== MATERIAL PROVIDED ==
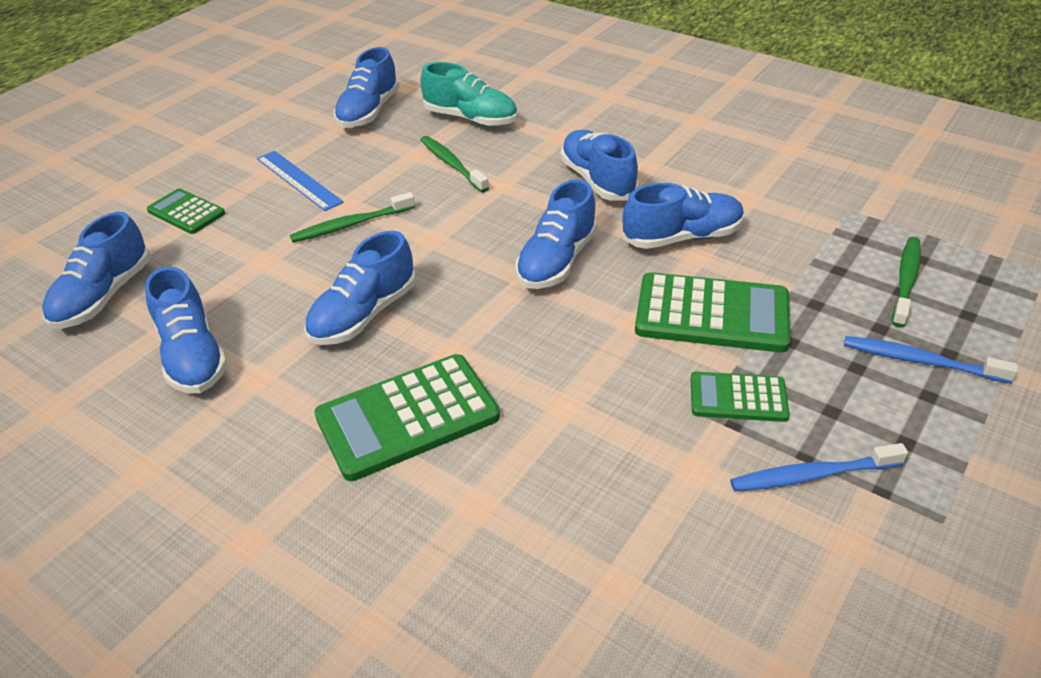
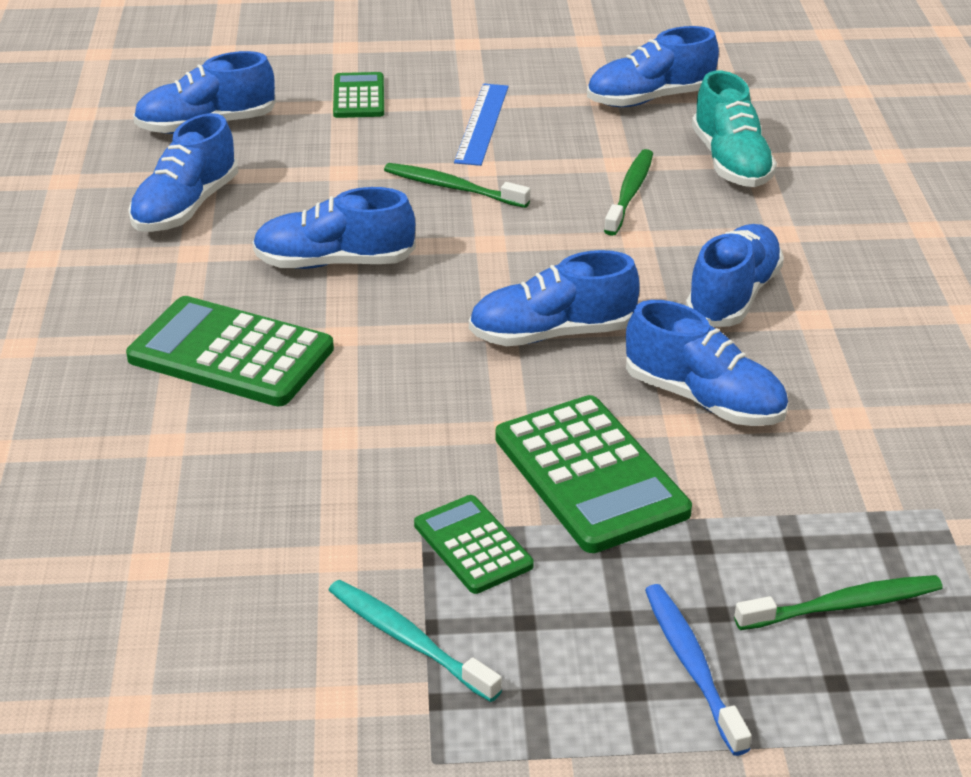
camera: 50 degrees right, 5 degrees down
(812, 475) = (408, 640): blue toothbrush -> turquoise toothbrush

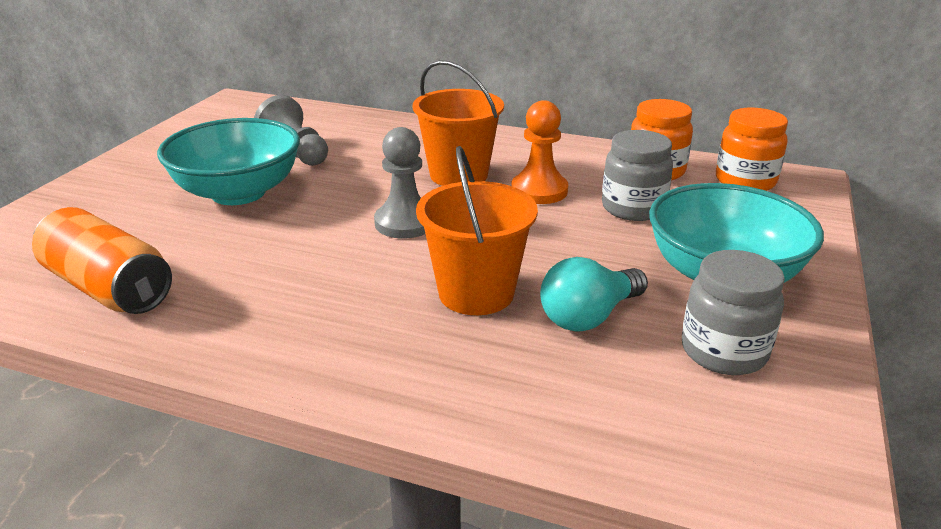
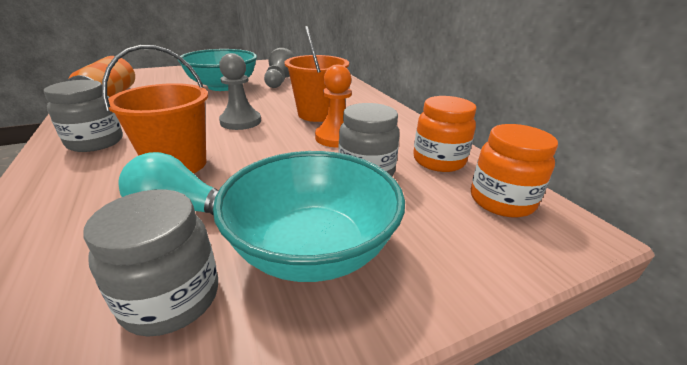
camera: 45 degrees right, 0 degrees up
(315, 332) = (95, 142): none -> grey jar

== EXERCISE REQUIREMENTS ==
Apart from the pictures, the material above has to be repeated exactly.

== REPLY ==
camera: 50 degrees right, 5 degrees down
(812, 475) = (408, 640): blue toothbrush -> turquoise toothbrush

camera: 45 degrees right, 0 degrees up
(315, 332) = (95, 142): none -> grey jar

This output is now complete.